**CHALLENGE:** Reproduce every item below, swapping "center" for "midpoint" and leaving everything else untouched.

**DATA SUPPLIED:**
■ ■ ■ ■

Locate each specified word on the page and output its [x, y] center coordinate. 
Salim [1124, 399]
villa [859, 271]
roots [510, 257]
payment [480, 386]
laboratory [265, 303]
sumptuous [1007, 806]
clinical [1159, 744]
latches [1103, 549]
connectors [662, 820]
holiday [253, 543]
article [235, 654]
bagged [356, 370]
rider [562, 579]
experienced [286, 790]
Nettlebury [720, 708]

■ ■ ■ ■

**ANSWER TO THIS PROBLEM:**
Locate each specified word on the page and output its [x, y] midpoint coordinate. 
Salim [1124, 399]
villa [859, 271]
roots [510, 257]
payment [480, 386]
laboratory [265, 303]
sumptuous [1007, 806]
clinical [1159, 744]
latches [1103, 549]
connectors [662, 820]
holiday [253, 543]
article [235, 654]
bagged [356, 370]
rider [562, 579]
experienced [286, 790]
Nettlebury [720, 708]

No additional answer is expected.